§ PROVIDED INFORMATION:

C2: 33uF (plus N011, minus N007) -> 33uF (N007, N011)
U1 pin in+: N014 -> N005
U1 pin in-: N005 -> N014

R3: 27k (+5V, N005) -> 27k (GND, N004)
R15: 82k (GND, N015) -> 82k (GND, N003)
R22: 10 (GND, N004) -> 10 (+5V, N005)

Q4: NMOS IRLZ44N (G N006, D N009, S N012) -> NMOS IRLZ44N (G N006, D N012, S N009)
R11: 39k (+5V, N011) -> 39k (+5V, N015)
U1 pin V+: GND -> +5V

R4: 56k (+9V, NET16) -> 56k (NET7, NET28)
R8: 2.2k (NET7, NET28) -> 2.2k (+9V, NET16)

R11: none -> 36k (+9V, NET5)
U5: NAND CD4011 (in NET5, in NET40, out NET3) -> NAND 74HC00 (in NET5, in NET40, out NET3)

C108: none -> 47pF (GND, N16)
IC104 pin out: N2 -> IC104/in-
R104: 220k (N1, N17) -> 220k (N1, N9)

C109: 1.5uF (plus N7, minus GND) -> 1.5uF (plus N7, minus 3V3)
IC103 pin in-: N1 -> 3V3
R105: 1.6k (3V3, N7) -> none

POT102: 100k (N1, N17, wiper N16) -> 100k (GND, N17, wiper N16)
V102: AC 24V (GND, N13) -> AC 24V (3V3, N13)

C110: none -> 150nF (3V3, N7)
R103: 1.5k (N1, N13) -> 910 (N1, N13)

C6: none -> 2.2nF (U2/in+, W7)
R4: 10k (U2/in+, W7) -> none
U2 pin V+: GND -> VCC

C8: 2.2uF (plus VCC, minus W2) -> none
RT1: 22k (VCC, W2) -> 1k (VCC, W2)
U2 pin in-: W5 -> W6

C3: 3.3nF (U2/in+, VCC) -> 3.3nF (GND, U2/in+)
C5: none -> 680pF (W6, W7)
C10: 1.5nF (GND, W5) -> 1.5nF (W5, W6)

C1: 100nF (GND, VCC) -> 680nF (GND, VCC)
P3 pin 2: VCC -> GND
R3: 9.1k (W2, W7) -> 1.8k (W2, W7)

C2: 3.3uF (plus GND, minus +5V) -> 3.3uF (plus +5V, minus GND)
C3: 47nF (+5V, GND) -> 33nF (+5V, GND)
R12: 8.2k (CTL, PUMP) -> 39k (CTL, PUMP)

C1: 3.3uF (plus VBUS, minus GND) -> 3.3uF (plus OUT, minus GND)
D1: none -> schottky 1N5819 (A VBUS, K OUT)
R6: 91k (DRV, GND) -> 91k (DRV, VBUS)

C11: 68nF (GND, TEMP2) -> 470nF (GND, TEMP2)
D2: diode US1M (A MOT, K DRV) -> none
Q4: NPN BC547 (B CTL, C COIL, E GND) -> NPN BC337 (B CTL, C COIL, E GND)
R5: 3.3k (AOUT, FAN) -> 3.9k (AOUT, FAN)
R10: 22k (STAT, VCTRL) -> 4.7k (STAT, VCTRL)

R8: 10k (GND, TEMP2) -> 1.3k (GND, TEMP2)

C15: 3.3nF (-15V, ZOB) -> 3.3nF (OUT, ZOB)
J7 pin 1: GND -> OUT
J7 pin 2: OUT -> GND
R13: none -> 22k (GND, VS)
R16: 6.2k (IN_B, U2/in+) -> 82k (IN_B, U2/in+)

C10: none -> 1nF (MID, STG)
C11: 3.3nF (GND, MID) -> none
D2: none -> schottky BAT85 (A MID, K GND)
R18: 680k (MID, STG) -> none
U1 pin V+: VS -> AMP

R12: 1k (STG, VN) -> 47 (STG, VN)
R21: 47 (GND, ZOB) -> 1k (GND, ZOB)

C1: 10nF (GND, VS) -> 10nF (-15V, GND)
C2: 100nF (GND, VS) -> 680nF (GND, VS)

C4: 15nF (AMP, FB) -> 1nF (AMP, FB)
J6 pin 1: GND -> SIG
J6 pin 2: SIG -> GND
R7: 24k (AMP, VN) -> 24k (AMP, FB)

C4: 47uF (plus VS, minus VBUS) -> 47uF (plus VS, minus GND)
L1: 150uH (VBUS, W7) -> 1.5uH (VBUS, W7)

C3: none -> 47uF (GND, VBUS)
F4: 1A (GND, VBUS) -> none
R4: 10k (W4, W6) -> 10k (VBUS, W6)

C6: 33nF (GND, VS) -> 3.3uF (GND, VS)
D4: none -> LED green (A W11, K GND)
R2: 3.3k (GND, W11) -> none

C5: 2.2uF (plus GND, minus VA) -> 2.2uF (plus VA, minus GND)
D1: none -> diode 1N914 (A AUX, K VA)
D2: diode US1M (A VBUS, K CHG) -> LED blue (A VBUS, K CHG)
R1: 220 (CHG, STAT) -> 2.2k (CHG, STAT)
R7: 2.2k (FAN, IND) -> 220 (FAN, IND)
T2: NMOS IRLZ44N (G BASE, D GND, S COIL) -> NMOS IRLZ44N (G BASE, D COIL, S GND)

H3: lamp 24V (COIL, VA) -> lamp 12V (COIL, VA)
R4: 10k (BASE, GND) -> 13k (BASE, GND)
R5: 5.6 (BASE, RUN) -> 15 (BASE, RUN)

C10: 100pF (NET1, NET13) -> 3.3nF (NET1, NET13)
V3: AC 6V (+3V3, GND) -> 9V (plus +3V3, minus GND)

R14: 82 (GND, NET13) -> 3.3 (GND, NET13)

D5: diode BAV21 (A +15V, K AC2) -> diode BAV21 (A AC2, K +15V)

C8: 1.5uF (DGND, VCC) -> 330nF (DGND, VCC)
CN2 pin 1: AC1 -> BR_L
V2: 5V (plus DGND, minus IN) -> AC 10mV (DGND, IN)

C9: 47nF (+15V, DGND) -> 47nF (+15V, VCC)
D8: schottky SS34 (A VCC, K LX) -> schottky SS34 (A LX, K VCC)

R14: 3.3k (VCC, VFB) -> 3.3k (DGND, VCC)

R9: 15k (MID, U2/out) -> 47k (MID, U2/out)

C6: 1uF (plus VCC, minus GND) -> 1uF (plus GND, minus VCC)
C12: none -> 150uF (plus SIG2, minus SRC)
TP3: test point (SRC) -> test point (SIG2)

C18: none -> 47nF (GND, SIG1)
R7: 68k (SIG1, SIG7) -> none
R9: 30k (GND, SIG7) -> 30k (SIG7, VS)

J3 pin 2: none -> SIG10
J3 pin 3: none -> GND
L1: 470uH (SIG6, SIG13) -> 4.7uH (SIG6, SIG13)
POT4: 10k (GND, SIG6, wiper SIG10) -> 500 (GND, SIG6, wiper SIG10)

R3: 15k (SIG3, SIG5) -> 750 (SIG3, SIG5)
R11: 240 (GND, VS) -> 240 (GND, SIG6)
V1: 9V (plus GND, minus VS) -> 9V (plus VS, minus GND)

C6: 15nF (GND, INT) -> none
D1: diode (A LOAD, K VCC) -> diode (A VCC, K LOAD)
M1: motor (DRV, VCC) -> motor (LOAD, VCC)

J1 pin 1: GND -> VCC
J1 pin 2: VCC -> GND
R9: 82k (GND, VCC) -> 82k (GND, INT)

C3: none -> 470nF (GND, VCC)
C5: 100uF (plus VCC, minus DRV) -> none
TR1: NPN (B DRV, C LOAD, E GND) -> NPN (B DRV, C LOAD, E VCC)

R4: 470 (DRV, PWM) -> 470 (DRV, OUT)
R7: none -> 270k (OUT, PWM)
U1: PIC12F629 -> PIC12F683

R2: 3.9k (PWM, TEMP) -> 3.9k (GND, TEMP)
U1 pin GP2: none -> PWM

§ EXERCISE BRIEF:
From the entries above, extract only the lines running from the one containing "R3: 9.1k (W2, W7) -> 1.8k (W2, W7)" through the one containing "T2: NMOS IRLZ44N", inclusive.

§ ANSWER TO THE PROBLEM:
R3: 9.1k (W2, W7) -> 1.8k (W2, W7)

C2: 3.3uF (plus GND, minus +5V) -> 3.3uF (plus +5V, minus GND)
C3: 47nF (+5V, GND) -> 33nF (+5V, GND)
R12: 8.2k (CTL, PUMP) -> 39k (CTL, PUMP)

C1: 3.3uF (plus VBUS, minus GND) -> 3.3uF (plus OUT, minus GND)
D1: none -> schottky 1N5819 (A VBUS, K OUT)
R6: 91k (DRV, GND) -> 91k (DRV, VBUS)

C11: 68nF (GND, TEMP2) -> 470nF (GND, TEMP2)
D2: diode US1M (A MOT, K DRV) -> none
Q4: NPN BC547 (B CTL, C COIL, E GND) -> NPN BC337 (B CTL, C COIL, E GND)
R5: 3.3k (AOUT, FAN) -> 3.9k (AOUT, FAN)
R10: 22k (STAT, VCTRL) -> 4.7k (STAT, VCTRL)

R8: 10k (GND, TEMP2) -> 1.3k (GND, TEMP2)

C15: 3.3nF (-15V, ZOB) -> 3.3nF (OUT, ZOB)
J7 pin 1: GND -> OUT
J7 pin 2: OUT -> GND
R13: none -> 22k (GND, VS)
R16: 6.2k (IN_B, U2/in+) -> 82k (IN_B, U2/in+)

C10: none -> 1nF (MID, STG)
C11: 3.3nF (GND, MID) -> none
D2: none -> schottky BAT85 (A MID, K GND)
R18: 680k (MID, STG) -> none
U1 pin V+: VS -> AMP

R12: 1k (STG, VN) -> 47 (STG, VN)
R21: 47 (GND, ZOB) -> 1k (GND, ZOB)

C1: 10nF (GND, VS) -> 10nF (-15V, GND)
C2: 100nF (GND, VS) -> 680nF (GND, VS)

C4: 15nF (AMP, FB) -> 1nF (AMP, FB)
J6 pin 1: GND -> SIG
J6 pin 2: SIG -> GND
R7: 24k (AMP, VN) -> 24k (AMP, FB)

C4: 47uF (plus VS, minus VBUS) -> 47uF (plus VS, minus GND)
L1: 150uH (VBUS, W7) -> 1.5uH (VBUS, W7)

C3: none -> 47uF (GND, VBUS)
F4: 1A (GND, VBUS) -> none
R4: 10k (W4, W6) -> 10k (VBUS, W6)

C6: 33nF (GND, VS) -> 3.3uF (GND, VS)
D4: none -> LED green (A W11, K GND)
R2: 3.3k (GND, W11) -> none

C5: 2.2uF (plus GND, minus VA) -> 2.2uF (plus VA, minus GND)
D1: none -> diode 1N914 (A AUX, K VA)
D2: diode US1M (A VBUS, K CHG) -> LED blue (A VBUS, K CHG)
R1: 220 (CHG, STAT) -> 2.2k (CHG, STAT)
R7: 2.2k (FAN, IND) -> 220 (FAN, IND)
T2: NMOS IRLZ44N (G BASE, D GND, S COIL) -> NMOS IRLZ44N (G BASE, D COIL, S GND)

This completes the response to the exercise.